* **WHAT IS NEEDED**:
The line holding "camera: 155 degrees right, 20 degrees up" and all lines that follow it to the end of the data: return these exactly, and nothing more.

(Saved data entries)
- - - -
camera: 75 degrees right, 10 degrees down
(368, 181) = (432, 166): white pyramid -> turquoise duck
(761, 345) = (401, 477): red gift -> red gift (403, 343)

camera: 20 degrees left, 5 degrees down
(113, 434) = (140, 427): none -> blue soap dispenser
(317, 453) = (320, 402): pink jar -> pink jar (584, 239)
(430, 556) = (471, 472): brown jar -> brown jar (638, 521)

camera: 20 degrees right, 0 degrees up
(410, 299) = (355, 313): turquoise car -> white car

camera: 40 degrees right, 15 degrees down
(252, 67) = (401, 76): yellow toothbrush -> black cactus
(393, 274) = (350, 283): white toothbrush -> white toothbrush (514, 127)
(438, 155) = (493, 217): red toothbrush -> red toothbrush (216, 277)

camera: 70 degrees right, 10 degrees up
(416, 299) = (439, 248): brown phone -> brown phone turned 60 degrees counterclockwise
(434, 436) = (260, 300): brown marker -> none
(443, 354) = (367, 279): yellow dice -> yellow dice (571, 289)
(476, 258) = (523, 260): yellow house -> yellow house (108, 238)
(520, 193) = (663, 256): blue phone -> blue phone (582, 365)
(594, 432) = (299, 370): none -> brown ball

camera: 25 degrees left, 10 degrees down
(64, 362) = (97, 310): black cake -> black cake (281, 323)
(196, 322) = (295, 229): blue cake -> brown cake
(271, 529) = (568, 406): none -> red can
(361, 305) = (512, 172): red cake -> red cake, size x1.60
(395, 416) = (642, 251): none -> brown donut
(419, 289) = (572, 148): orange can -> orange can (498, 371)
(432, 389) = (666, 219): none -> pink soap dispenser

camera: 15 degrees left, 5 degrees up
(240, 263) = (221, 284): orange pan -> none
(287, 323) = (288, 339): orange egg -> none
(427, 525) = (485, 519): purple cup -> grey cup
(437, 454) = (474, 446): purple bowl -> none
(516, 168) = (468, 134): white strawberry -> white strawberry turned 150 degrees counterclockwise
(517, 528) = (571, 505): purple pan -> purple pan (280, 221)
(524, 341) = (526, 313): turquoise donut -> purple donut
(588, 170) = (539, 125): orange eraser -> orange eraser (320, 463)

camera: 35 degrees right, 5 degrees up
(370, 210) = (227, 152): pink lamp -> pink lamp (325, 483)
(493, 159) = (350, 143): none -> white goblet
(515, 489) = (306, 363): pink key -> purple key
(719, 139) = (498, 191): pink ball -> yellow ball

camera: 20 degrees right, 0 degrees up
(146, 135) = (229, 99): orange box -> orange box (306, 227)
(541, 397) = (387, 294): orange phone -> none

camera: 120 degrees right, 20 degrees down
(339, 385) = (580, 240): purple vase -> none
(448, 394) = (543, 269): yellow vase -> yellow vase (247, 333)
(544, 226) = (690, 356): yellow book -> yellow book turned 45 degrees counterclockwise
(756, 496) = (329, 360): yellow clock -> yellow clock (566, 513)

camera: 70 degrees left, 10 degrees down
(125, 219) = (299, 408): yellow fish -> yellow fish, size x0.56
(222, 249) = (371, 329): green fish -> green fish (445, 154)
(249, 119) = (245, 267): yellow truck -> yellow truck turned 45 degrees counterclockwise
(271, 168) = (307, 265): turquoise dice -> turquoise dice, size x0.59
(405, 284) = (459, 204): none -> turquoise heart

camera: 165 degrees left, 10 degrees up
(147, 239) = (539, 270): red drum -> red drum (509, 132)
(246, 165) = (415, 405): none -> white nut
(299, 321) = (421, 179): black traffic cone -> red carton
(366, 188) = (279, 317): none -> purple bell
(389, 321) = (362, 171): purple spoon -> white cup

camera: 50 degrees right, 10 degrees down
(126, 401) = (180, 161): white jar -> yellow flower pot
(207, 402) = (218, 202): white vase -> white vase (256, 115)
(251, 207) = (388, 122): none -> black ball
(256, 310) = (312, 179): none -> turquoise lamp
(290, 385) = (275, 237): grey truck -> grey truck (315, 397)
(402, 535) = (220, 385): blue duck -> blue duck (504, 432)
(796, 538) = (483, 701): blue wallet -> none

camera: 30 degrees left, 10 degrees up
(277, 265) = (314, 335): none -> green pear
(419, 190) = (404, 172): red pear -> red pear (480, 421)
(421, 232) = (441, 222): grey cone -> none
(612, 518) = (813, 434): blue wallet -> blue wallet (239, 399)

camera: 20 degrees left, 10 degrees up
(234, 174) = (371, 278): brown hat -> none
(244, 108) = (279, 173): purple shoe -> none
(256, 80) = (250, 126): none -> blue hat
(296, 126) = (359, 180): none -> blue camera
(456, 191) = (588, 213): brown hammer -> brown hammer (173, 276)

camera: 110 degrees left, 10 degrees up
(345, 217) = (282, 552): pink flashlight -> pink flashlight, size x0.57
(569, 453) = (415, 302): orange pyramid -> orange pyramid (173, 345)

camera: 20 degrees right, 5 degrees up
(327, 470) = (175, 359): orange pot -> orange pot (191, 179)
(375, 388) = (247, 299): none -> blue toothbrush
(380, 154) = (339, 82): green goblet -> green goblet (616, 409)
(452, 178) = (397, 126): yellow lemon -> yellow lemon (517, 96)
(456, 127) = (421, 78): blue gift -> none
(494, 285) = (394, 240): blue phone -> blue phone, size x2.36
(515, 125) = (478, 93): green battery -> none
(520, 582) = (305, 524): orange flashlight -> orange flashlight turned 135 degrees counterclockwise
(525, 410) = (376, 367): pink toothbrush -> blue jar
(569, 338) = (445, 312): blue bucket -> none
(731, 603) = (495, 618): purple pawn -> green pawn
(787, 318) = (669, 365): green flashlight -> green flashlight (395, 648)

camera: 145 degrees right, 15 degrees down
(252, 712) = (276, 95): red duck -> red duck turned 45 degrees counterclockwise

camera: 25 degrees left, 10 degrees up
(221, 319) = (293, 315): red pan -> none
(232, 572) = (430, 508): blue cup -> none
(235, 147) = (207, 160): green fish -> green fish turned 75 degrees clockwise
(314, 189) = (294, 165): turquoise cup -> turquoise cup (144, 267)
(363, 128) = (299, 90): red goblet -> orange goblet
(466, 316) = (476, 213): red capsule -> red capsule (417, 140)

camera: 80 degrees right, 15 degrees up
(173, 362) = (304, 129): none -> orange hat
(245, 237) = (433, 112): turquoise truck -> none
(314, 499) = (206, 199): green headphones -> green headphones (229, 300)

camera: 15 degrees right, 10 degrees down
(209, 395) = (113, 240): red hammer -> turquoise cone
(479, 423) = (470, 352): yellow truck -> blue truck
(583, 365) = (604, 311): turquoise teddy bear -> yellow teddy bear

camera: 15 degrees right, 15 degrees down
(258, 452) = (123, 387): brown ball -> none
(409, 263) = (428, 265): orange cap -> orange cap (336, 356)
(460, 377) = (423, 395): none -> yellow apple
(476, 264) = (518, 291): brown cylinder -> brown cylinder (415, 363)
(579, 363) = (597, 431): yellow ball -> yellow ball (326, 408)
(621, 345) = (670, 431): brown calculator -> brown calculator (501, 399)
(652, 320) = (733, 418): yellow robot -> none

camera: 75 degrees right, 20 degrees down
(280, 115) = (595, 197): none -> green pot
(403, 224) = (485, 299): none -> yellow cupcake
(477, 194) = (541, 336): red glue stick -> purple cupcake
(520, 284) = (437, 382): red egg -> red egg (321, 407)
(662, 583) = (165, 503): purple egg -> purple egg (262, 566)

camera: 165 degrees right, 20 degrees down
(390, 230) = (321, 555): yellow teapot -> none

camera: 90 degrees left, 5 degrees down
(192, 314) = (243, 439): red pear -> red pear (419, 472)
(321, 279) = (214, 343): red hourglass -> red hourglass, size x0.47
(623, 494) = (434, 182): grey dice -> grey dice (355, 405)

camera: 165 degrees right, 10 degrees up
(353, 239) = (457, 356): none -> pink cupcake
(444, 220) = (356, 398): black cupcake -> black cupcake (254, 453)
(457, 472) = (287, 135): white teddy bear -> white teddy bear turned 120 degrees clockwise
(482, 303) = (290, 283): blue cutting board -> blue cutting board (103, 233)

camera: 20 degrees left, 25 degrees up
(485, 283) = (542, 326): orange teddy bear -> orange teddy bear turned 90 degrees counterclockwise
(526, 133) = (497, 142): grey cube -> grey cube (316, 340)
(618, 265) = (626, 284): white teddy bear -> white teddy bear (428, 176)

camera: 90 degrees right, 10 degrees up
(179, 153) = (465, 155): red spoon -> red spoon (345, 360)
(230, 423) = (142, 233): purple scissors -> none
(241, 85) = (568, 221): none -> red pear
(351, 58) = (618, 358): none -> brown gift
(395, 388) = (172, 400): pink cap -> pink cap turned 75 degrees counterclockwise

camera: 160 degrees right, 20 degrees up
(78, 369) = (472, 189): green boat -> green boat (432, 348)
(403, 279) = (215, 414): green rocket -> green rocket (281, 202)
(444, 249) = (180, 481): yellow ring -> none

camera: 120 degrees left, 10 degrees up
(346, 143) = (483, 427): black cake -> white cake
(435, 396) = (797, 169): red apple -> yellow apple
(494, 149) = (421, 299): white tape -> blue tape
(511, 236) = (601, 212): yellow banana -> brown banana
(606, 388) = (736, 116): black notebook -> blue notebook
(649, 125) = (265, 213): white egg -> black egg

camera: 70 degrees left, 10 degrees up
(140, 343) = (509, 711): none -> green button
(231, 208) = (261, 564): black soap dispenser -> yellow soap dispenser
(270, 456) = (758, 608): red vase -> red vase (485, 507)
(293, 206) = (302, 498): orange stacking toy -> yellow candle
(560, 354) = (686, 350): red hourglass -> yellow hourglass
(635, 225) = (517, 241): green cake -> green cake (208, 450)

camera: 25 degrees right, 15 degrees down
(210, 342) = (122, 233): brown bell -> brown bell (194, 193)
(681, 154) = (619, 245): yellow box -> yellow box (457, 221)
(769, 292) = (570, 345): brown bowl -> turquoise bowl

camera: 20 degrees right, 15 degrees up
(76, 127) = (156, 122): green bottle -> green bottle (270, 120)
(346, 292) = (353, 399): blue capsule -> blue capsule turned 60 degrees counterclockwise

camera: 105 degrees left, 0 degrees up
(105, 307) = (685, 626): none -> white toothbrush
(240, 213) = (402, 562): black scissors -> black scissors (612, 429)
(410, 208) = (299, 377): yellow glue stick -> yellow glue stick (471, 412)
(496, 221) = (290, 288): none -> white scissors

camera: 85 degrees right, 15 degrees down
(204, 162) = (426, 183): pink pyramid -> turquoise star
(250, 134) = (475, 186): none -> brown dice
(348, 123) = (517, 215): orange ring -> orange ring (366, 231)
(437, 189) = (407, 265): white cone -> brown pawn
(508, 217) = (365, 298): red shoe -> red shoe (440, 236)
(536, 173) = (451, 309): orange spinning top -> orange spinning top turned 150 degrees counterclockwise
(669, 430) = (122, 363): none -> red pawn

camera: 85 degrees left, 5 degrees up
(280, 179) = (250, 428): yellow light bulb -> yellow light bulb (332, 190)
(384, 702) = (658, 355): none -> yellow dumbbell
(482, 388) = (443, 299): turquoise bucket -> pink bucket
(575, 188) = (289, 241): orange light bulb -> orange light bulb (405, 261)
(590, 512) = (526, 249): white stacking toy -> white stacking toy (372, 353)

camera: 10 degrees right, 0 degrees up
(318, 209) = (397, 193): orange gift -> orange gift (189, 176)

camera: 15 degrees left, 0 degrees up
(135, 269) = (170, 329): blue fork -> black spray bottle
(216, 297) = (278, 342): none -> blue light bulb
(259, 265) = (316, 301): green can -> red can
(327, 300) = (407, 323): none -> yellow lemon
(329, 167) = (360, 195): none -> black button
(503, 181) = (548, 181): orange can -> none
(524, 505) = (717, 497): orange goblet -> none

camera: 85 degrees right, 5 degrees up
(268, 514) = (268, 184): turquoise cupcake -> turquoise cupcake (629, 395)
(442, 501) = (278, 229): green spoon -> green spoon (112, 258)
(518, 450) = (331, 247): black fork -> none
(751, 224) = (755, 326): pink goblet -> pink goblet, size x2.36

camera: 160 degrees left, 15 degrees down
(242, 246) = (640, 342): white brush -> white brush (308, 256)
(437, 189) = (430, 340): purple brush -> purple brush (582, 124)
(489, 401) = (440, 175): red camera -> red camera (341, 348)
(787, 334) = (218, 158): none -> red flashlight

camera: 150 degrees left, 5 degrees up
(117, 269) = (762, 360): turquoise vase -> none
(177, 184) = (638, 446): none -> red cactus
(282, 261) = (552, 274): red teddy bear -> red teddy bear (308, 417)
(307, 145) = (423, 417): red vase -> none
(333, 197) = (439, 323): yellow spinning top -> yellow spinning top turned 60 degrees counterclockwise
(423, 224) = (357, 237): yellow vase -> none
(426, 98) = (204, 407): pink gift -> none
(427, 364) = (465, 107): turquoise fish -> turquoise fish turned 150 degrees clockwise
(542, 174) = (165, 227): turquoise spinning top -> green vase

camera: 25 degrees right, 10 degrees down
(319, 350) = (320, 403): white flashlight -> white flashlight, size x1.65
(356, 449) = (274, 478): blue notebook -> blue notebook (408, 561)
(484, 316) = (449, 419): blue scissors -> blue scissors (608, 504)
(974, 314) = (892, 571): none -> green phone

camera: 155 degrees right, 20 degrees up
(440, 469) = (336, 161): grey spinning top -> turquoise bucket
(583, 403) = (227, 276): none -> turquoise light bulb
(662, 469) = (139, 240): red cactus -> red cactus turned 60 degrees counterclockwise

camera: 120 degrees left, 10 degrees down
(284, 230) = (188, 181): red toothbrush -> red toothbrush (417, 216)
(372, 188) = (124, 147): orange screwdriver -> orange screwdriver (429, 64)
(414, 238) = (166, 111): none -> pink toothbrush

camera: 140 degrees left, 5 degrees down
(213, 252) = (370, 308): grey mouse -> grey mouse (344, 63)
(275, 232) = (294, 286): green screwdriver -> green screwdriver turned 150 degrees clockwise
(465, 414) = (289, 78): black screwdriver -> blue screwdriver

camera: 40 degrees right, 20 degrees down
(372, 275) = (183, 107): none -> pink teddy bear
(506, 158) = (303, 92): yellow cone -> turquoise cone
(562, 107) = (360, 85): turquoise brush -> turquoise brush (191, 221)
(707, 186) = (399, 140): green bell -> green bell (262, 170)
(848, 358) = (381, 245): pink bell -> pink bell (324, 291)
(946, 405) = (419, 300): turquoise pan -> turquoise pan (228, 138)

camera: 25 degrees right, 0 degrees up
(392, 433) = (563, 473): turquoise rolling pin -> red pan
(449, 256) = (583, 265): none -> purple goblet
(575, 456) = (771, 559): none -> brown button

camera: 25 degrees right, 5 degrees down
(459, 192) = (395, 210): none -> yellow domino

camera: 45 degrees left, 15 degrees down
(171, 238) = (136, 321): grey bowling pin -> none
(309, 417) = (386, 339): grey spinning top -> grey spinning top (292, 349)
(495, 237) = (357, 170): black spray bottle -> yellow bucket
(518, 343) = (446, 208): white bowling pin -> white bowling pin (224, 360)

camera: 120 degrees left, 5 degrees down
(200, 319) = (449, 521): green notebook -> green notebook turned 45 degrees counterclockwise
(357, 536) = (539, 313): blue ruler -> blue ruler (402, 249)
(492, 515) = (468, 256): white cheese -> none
- - - -
* **WRITTEN RESPONSE**:
camera: 155 degrees right, 20 degrees up
(440, 469) = (336, 161): grey spinning top -> turquoise bucket
(583, 403) = (227, 276): none -> turquoise light bulb
(662, 469) = (139, 240): red cactus -> red cactus turned 60 degrees counterclockwise

camera: 120 degrees left, 10 degrees down
(284, 230) = (188, 181): red toothbrush -> red toothbrush (417, 216)
(372, 188) = (124, 147): orange screwdriver -> orange screwdriver (429, 64)
(414, 238) = (166, 111): none -> pink toothbrush

camera: 140 degrees left, 5 degrees down
(213, 252) = (370, 308): grey mouse -> grey mouse (344, 63)
(275, 232) = (294, 286): green screwdriver -> green screwdriver turned 150 degrees clockwise
(465, 414) = (289, 78): black screwdriver -> blue screwdriver

camera: 40 degrees right, 20 degrees down
(372, 275) = (183, 107): none -> pink teddy bear
(506, 158) = (303, 92): yellow cone -> turquoise cone
(562, 107) = (360, 85): turquoise brush -> turquoise brush (191, 221)
(707, 186) = (399, 140): green bell -> green bell (262, 170)
(848, 358) = (381, 245): pink bell -> pink bell (324, 291)
(946, 405) = (419, 300): turquoise pan -> turquoise pan (228, 138)

camera: 25 degrees right, 0 degrees up
(392, 433) = (563, 473): turquoise rolling pin -> red pan
(449, 256) = (583, 265): none -> purple goblet
(575, 456) = (771, 559): none -> brown button

camera: 25 degrees right, 5 degrees down
(459, 192) = (395, 210): none -> yellow domino

camera: 45 degrees left, 15 degrees down
(171, 238) = (136, 321): grey bowling pin -> none
(309, 417) = (386, 339): grey spinning top -> grey spinning top (292, 349)
(495, 237) = (357, 170): black spray bottle -> yellow bucket
(518, 343) = (446, 208): white bowling pin -> white bowling pin (224, 360)

camera: 120 degrees left, 5 degrees down
(200, 319) = (449, 521): green notebook -> green notebook turned 45 degrees counterclockwise
(357, 536) = (539, 313): blue ruler -> blue ruler (402, 249)
(492, 515) = (468, 256): white cheese -> none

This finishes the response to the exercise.